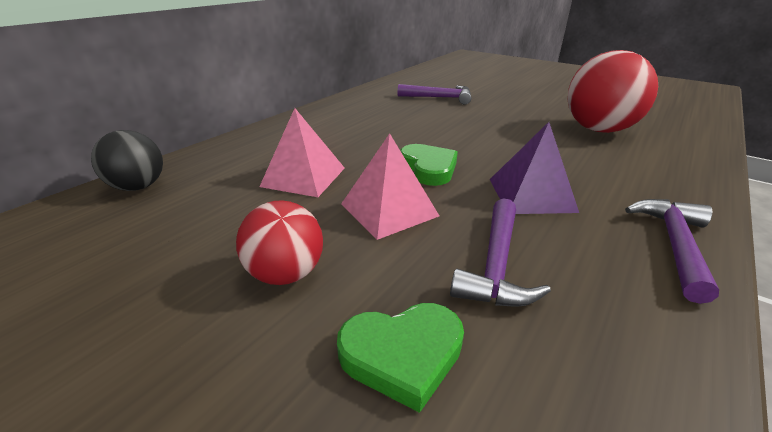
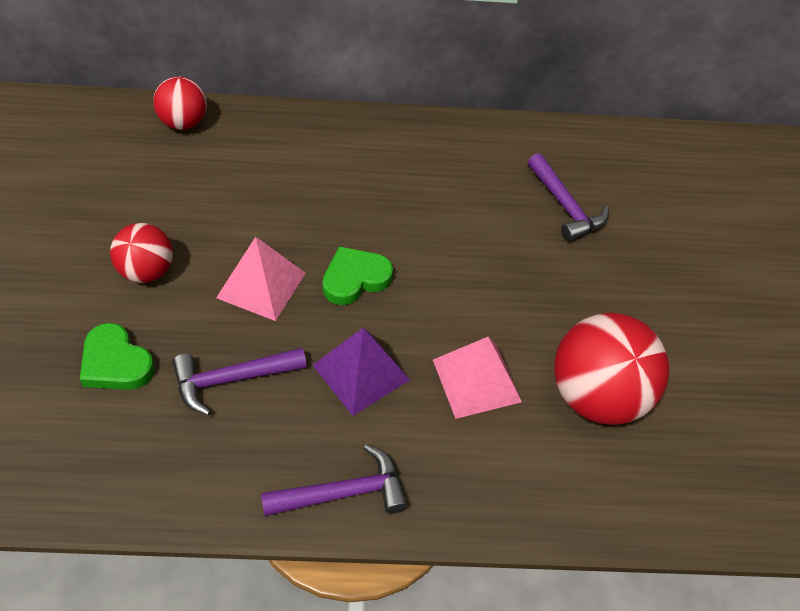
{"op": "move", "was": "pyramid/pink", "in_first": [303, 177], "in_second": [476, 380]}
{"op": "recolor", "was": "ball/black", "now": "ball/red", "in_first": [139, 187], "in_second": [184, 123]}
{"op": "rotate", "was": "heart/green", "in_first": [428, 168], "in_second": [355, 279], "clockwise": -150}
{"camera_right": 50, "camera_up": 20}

***

Task goal |
Each line above should be written out again exactly, and no picture should appear in the copy.

Your solution |
{"op": "move", "was": "pyramid/pink", "in_first": [303, 177], "in_second": [476, 380]}
{"op": "recolor", "was": "ball/black", "now": "ball/red", "in_first": [139, 187], "in_second": [184, 123]}
{"op": "rotate", "was": "heart/green", "in_first": [428, 168], "in_second": [355, 279], "clockwise": -150}
{"camera_right": 50, "camera_up": 20}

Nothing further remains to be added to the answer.